Give back the whole listing exactly as written, pictures excluded.

Dataset section
□ □ □ □
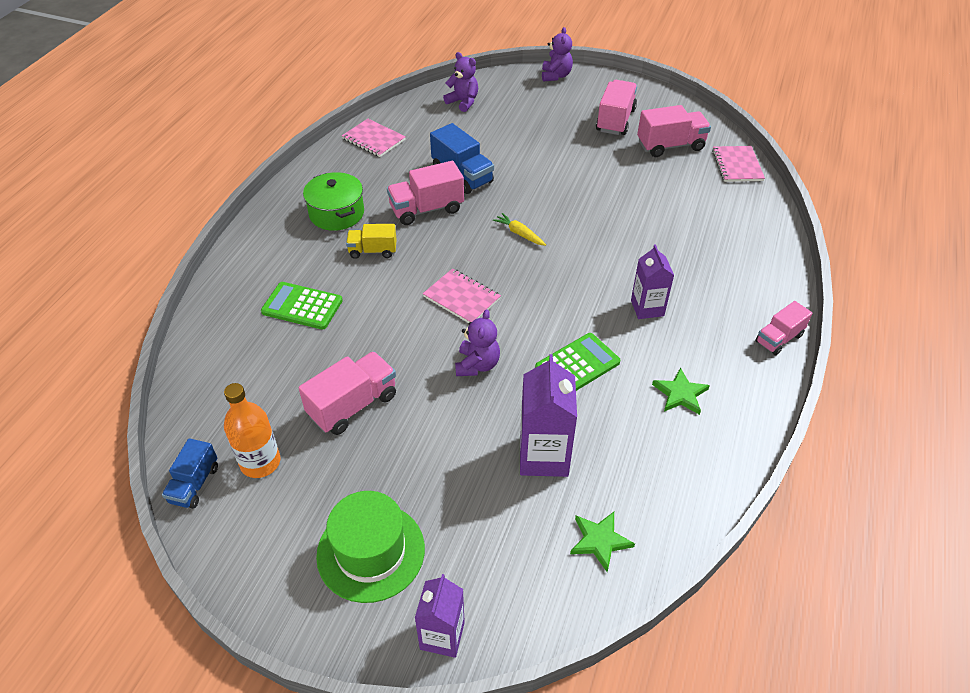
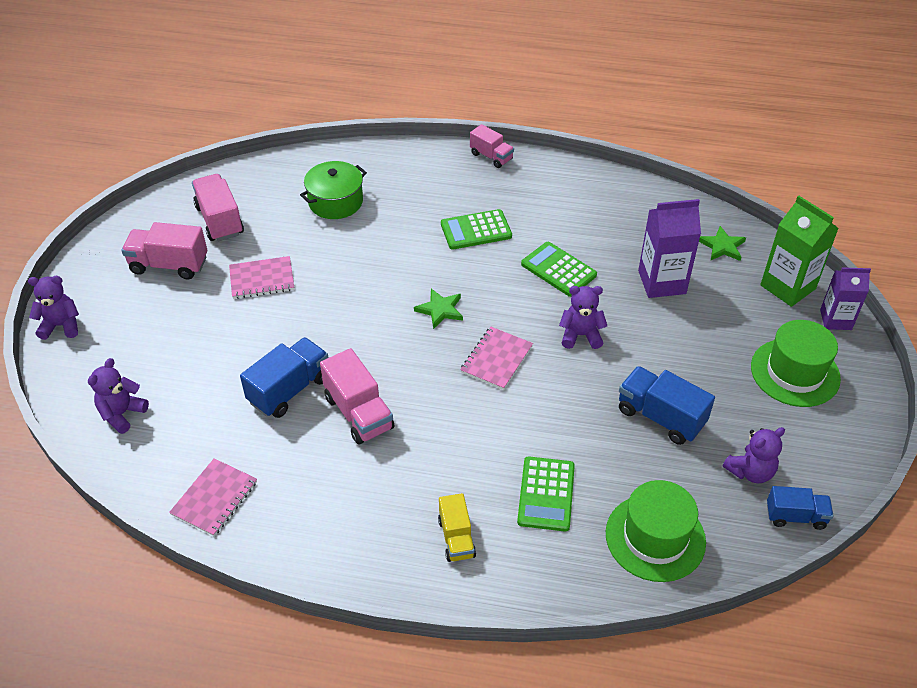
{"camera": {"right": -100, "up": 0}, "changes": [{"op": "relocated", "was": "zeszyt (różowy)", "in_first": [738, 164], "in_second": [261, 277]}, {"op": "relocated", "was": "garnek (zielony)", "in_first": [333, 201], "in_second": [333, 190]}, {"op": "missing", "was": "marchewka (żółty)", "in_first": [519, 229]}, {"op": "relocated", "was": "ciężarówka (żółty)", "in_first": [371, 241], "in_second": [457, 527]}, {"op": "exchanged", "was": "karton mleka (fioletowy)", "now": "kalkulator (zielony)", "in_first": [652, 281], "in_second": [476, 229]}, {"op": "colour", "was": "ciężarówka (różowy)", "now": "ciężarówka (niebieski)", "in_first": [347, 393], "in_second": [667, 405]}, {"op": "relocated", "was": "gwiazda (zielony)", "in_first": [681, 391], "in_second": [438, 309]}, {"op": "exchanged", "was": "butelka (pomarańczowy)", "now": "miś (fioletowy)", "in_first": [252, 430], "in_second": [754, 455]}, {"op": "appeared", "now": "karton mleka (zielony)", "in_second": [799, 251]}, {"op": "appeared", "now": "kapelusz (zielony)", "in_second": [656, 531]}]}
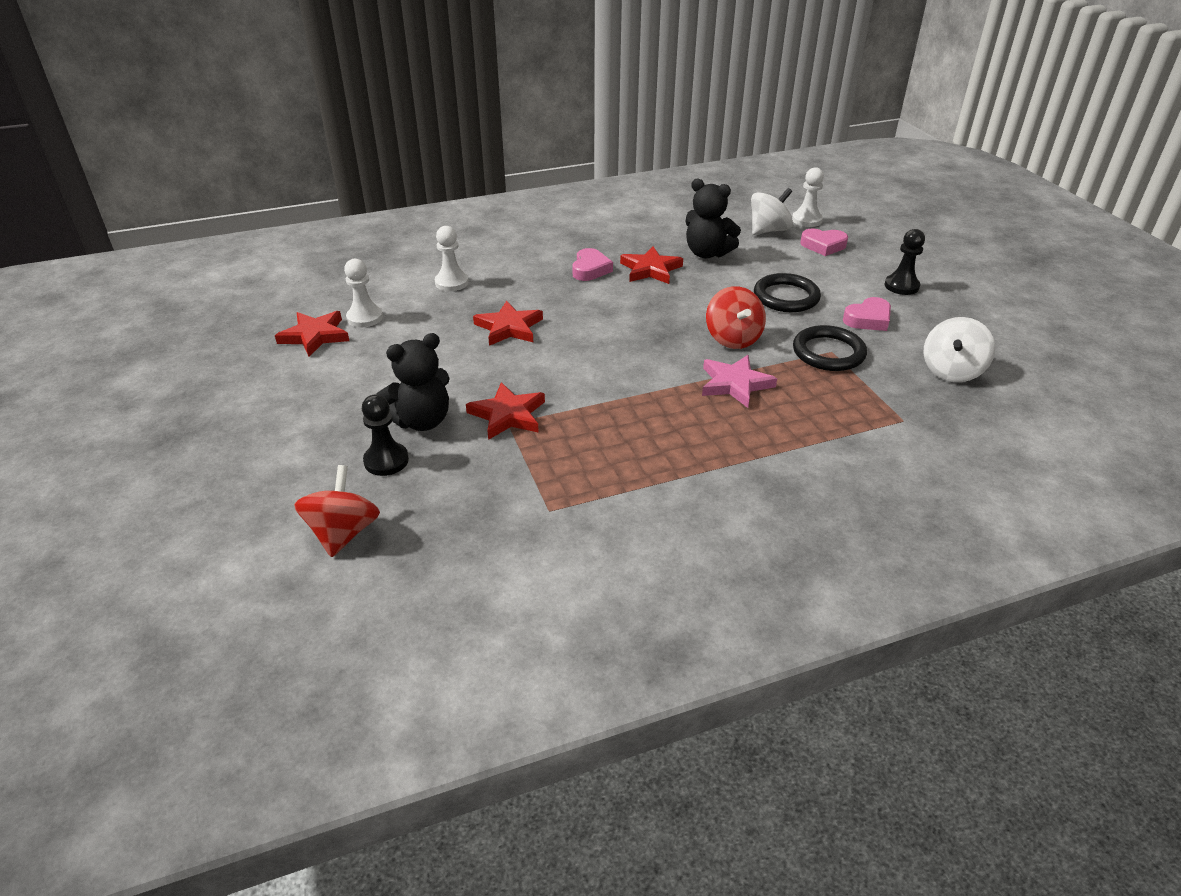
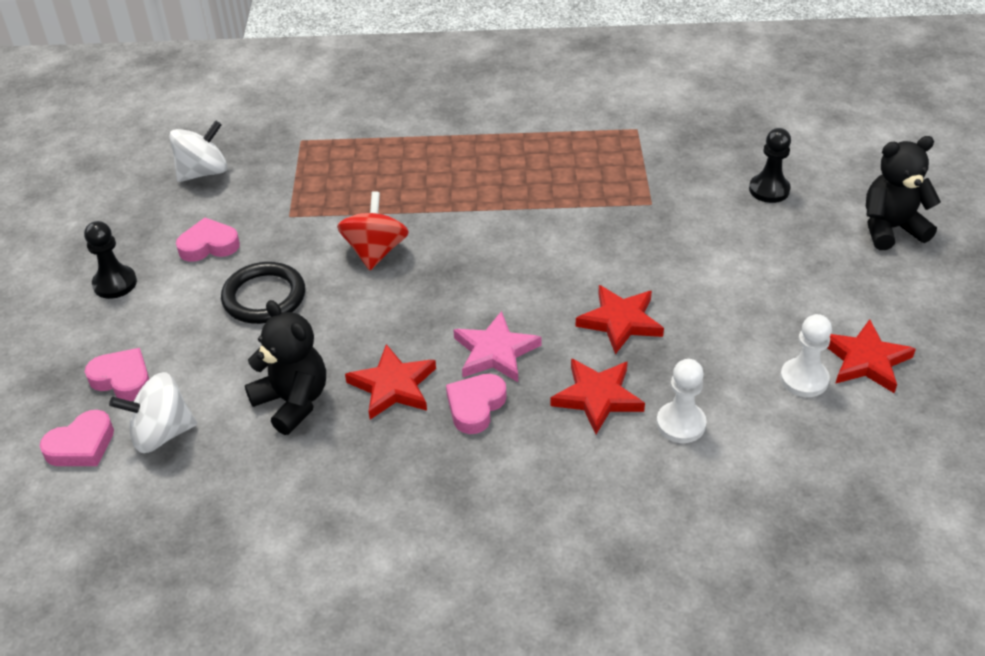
{"camera": {"right": -160, "up": 5}, "changes": [{"op": "exchanged", "was": "pionek (biały)", "now": "serce (różowy)", "in_first": [808, 197], "in_second": [77, 438]}, {"op": "missing", "was": "pierścień (czarny)", "in_first": [830, 348]}, {"op": "relocated", "was": "miś (czarny)", "in_first": [413, 382], "in_second": [903, 193]}, {"op": "relocated", "was": "gwiazda (różowy)", "in_first": [739, 381], "in_second": [498, 346]}, {"op": "relocated", "was": "gwiazda (czerwony)", "in_first": [505, 411], "in_second": [597, 396]}, {"op": "missing", "was": "bączek (czerwony)", "in_first": [337, 511]}]}
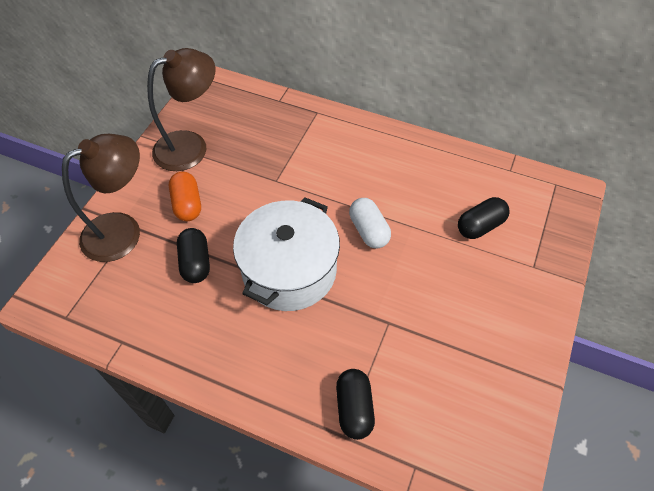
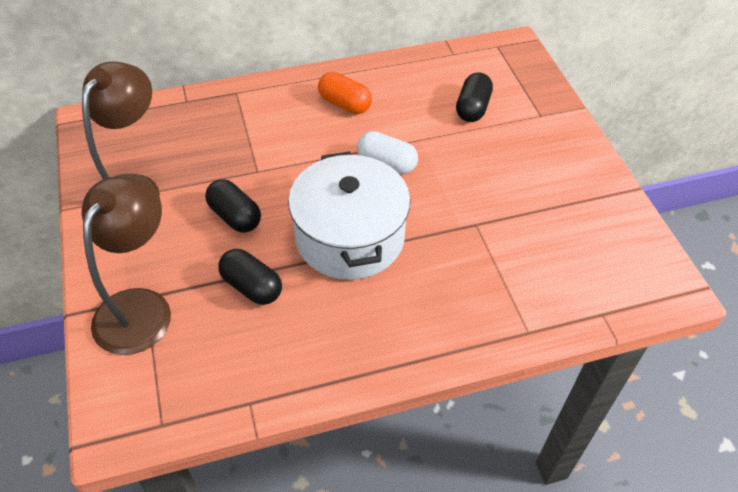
{"camera": {"right": -40, "up": -5}, "changes": [{"op": "relocated", "was": "kapsułka (pomarańczowy)", "in_first": [185, 196], "in_second": [345, 93]}, {"op": "relocated", "was": "kapsułka (czarny)", "in_first": [355, 404], "in_second": [233, 206]}]}
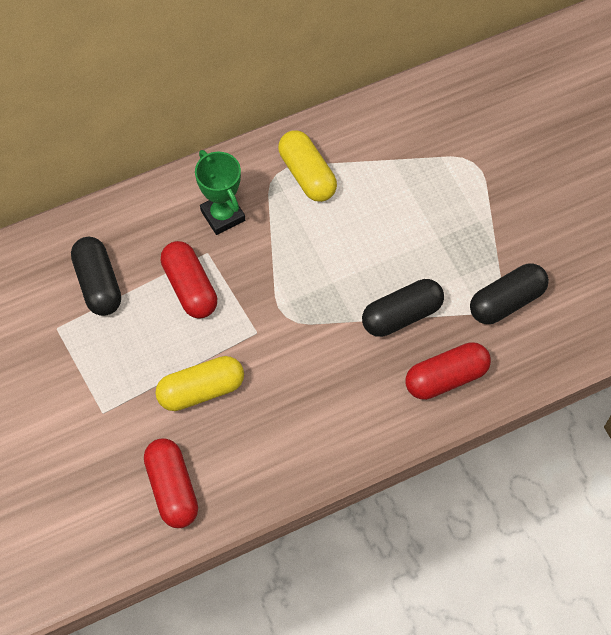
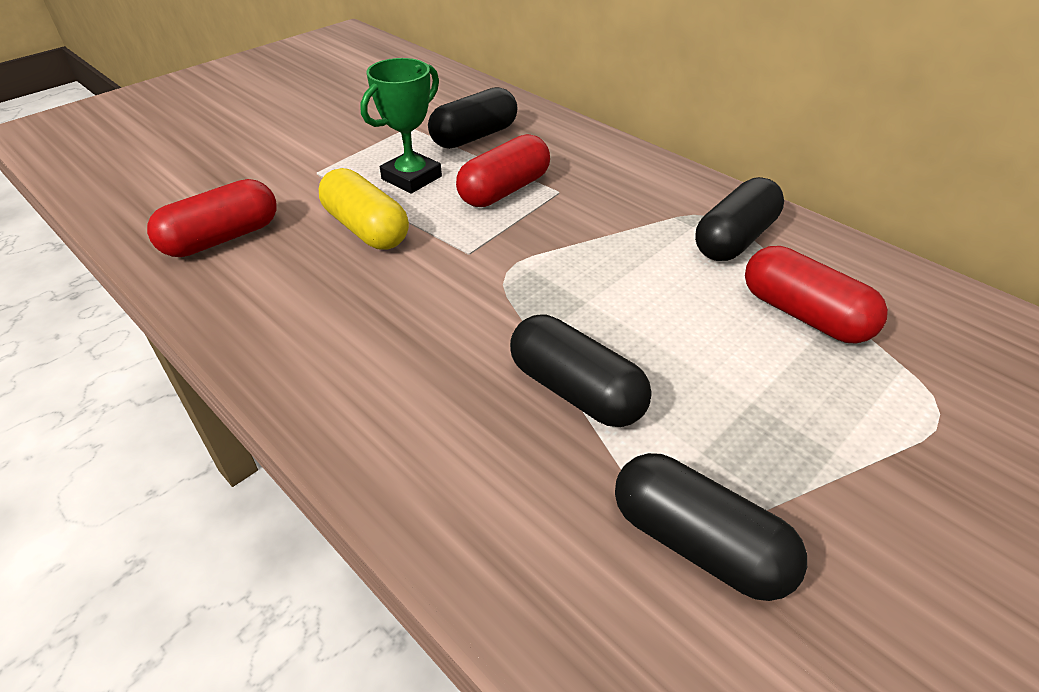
{"camera": {"right": 70, "up": -20}, "changes": [{"op": "colour", "was": "kapsułka (żółty)", "now": "kapsułka (czarny)", "in_first": [307, 166], "in_second": [739, 219]}, {"op": "relocated", "was": "puchar (zielony)", "in_first": [220, 192], "in_second": [401, 126]}, {"op": "relocated", "was": "kapsułka (czerwony)", "in_first": [448, 371], "in_second": [816, 295]}]}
□ □ □ □
Solution to the problem
{"camera": {"right": -100, "up": 0}, "changes": [{"op": "relocated", "was": "zeszyt (różowy)", "in_first": [738, 164], "in_second": [261, 277]}, {"op": "relocated", "was": "garnek (zielony)", "in_first": [333, 201], "in_second": [333, 190]}, {"op": "missing", "was": "marchewka (żółty)", "in_first": [519, 229]}, {"op": "relocated", "was": "ciężarówka (żółty)", "in_first": [371, 241], "in_second": [457, 527]}, {"op": "exchanged", "was": "karton mleka (fioletowy)", "now": "kalkulator (zielony)", "in_first": [652, 281], "in_second": [476, 229]}, {"op": "colour", "was": "ciężarówka (różowy)", "now": "ciężarówka (niebieski)", "in_first": [347, 393], "in_second": [667, 405]}, {"op": "relocated", "was": "gwiazda (zielony)", "in_first": [681, 391], "in_second": [438, 309]}, {"op": "exchanged", "was": "butelka (pomarańczowy)", "now": "miś (fioletowy)", "in_first": [252, 430], "in_second": [754, 455]}, {"op": "appeared", "now": "karton mleka (zielony)", "in_second": [799, 251]}, {"op": "appeared", "now": "kapelusz (zielony)", "in_second": [656, 531]}]}
{"camera": {"right": -160, "up": 5}, "changes": [{"op": "exchanged", "was": "pionek (biały)", "now": "serce (różowy)", "in_first": [808, 197], "in_second": [77, 438]}, {"op": "missing", "was": "pierścień (czarny)", "in_first": [830, 348]}, {"op": "relocated", "was": "miś (czarny)", "in_first": [413, 382], "in_second": [903, 193]}, {"op": "relocated", "was": "gwiazda (różowy)", "in_first": [739, 381], "in_second": [498, 346]}, {"op": "relocated", "was": "gwiazda (czerwony)", "in_first": [505, 411], "in_second": [597, 396]}, {"op": "missing", "was": "bączek (czerwony)", "in_first": [337, 511]}]}
{"camera": {"right": -40, "up": -5}, "changes": [{"op": "relocated", "was": "kapsułka (pomarańczowy)", "in_first": [185, 196], "in_second": [345, 93]}, {"op": "relocated", "was": "kapsułka (czarny)", "in_first": [355, 404], "in_second": [233, 206]}]}
{"camera": {"right": 70, "up": -20}, "changes": [{"op": "colour", "was": "kapsułka (żółty)", "now": "kapsułka (czarny)", "in_first": [307, 166], "in_second": [739, 219]}, {"op": "relocated", "was": "puchar (zielony)", "in_first": [220, 192], "in_second": [401, 126]}, {"op": "relocated", "was": "kapsułka (czerwony)", "in_first": [448, 371], "in_second": [816, 295]}]}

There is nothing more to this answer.